• EXERCISE MATERIALS:

▽

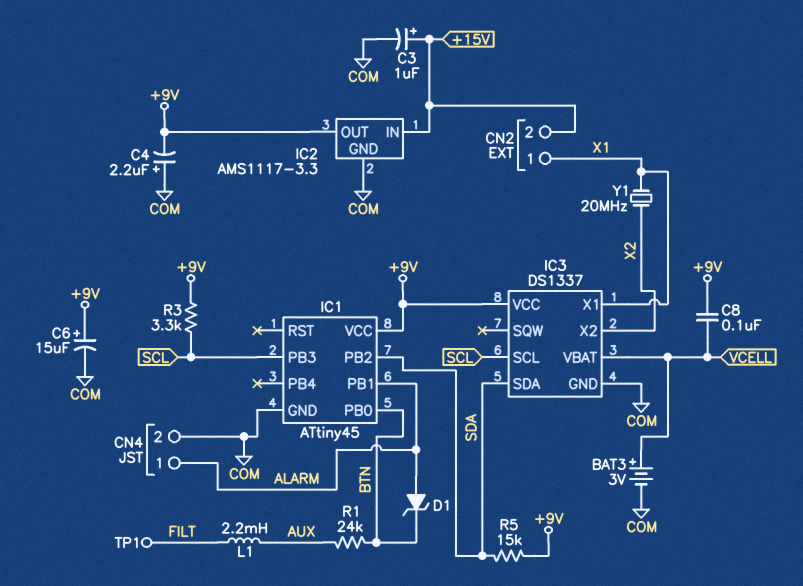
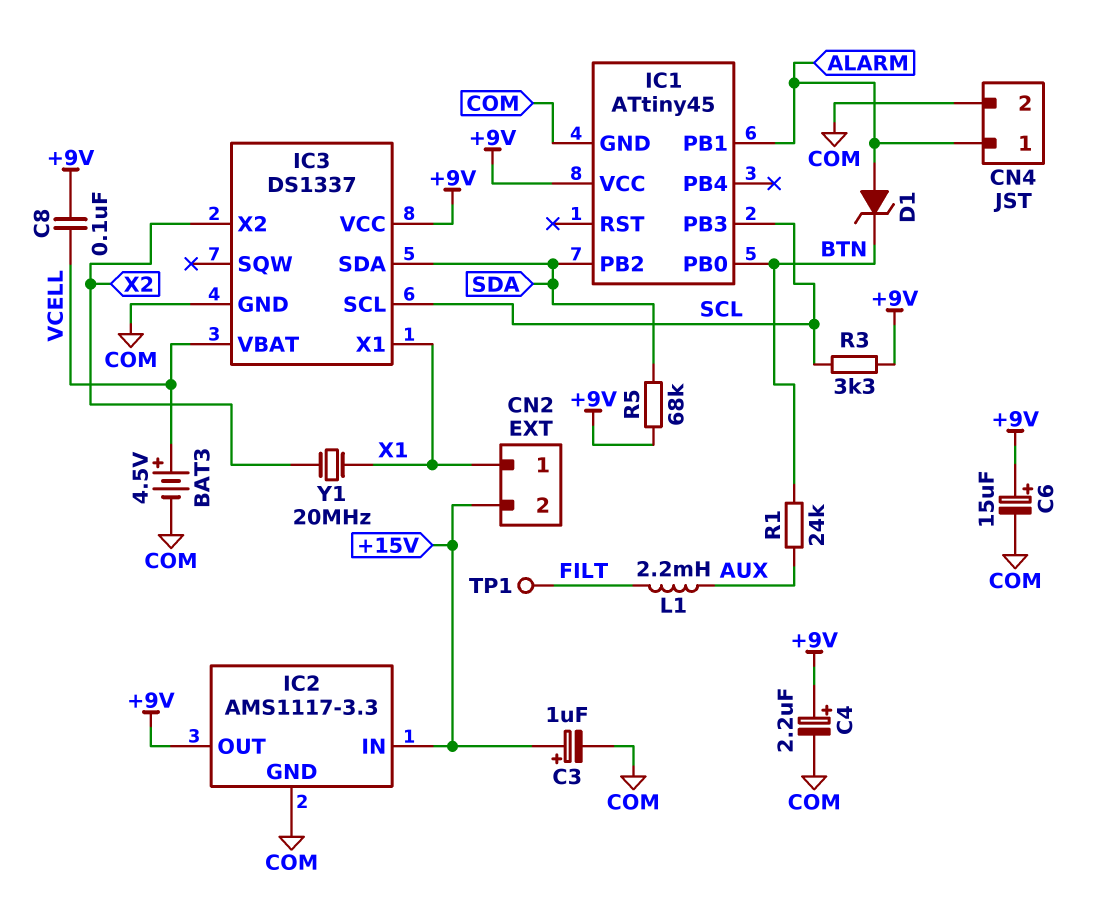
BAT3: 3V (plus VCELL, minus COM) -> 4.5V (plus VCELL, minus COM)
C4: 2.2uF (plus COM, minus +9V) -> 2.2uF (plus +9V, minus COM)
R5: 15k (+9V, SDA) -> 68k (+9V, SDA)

△
▽

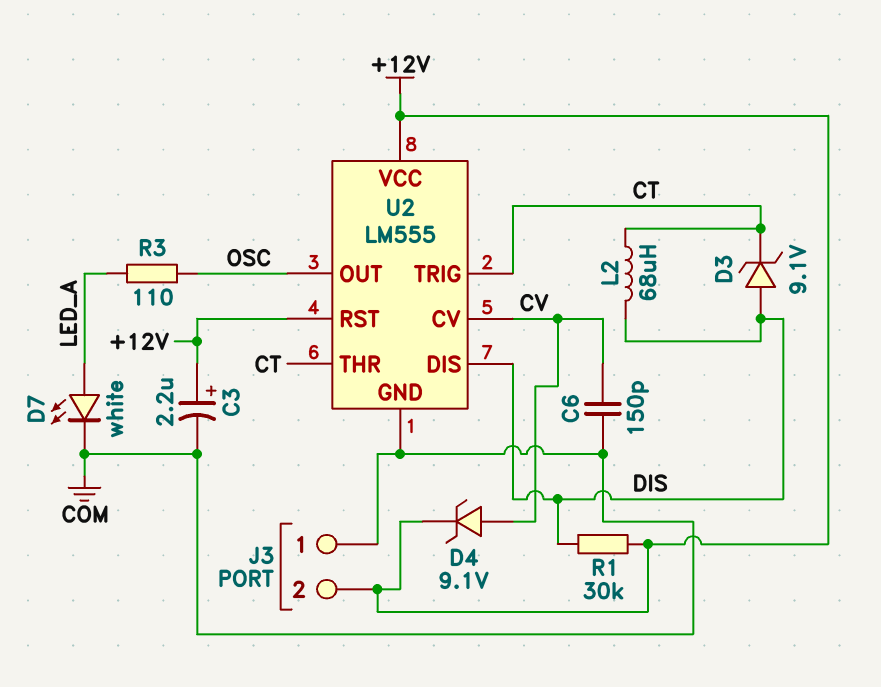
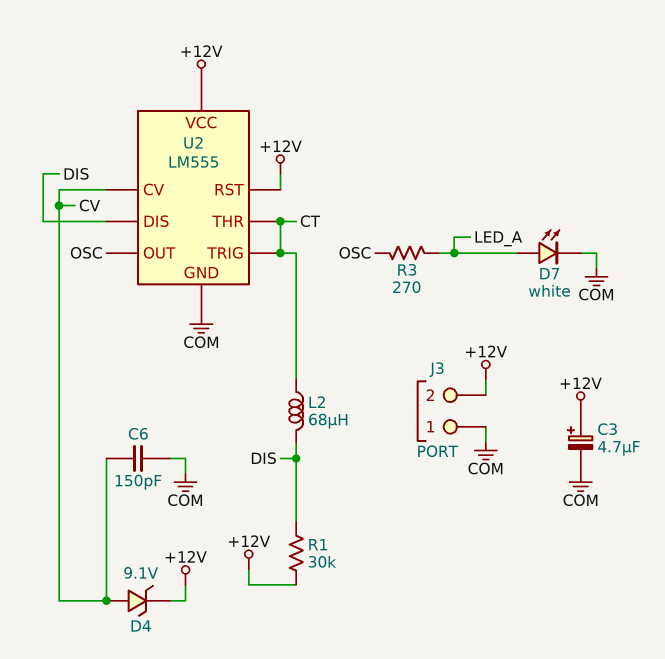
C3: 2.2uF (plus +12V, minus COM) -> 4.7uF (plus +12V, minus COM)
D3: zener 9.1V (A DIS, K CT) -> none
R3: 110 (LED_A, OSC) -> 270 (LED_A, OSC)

△

All lines in the records that contain "minus" are to be copied and returned.

• EXERCISE RESULT:
BAT3: 3V (plus VCELL, minus COM) -> 4.5V (plus VCELL, minus COM)
C4: 2.2uF (plus COM, minus +9V) -> 2.2uF (plus +9V, minus COM)
C3: 2.2uF (plus +12V, minus COM) -> 4.7uF (plus +12V, minus COM)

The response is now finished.